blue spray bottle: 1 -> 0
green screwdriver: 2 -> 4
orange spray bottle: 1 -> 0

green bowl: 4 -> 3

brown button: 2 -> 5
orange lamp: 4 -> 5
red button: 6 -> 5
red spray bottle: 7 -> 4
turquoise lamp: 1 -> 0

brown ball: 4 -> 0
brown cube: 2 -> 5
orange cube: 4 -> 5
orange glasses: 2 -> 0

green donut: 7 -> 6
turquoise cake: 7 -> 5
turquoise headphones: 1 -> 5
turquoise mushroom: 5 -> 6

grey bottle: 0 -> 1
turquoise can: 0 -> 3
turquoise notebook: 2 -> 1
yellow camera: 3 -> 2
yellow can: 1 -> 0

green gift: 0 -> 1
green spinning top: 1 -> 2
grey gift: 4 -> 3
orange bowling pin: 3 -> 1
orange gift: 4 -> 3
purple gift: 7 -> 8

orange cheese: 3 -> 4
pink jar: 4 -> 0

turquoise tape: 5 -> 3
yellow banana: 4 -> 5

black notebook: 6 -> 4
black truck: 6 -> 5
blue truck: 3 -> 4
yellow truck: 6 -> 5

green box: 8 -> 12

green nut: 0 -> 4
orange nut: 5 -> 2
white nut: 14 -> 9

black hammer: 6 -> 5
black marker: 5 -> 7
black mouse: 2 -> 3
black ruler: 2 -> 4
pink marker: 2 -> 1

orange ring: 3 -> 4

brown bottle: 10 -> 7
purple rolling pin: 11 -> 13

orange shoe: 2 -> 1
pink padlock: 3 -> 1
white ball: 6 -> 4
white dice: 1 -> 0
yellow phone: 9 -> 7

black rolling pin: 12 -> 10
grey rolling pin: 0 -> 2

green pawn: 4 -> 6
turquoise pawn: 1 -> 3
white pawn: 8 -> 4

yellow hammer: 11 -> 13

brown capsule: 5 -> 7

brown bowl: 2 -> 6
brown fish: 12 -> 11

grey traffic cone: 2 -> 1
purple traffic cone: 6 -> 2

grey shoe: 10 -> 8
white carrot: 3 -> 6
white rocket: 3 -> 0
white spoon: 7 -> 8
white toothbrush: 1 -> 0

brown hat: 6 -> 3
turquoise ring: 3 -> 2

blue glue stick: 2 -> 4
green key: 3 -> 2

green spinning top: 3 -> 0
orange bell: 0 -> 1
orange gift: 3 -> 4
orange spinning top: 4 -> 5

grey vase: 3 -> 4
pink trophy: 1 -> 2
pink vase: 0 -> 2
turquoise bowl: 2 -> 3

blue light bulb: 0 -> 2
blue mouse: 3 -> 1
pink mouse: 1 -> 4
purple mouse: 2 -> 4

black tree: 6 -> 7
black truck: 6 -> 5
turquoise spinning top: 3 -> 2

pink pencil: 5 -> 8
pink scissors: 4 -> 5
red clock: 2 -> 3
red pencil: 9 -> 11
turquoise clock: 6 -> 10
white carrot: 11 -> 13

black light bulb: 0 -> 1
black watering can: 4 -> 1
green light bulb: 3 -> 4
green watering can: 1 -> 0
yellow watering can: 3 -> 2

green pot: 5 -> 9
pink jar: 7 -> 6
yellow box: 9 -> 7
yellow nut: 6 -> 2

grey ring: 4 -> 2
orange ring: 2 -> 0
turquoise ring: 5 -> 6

---

# What is being asked
Out of the records above, pull the lines that include the word "black".

# Completed task
black notebook: 6 -> 4
black truck: 6 -> 5
black hammer: 6 -> 5
black marker: 5 -> 7
black mouse: 2 -> 3
black ruler: 2 -> 4
black rolling pin: 12 -> 10
black tree: 6 -> 7
black truck: 6 -> 5
black light bulb: 0 -> 1
black watering can: 4 -> 1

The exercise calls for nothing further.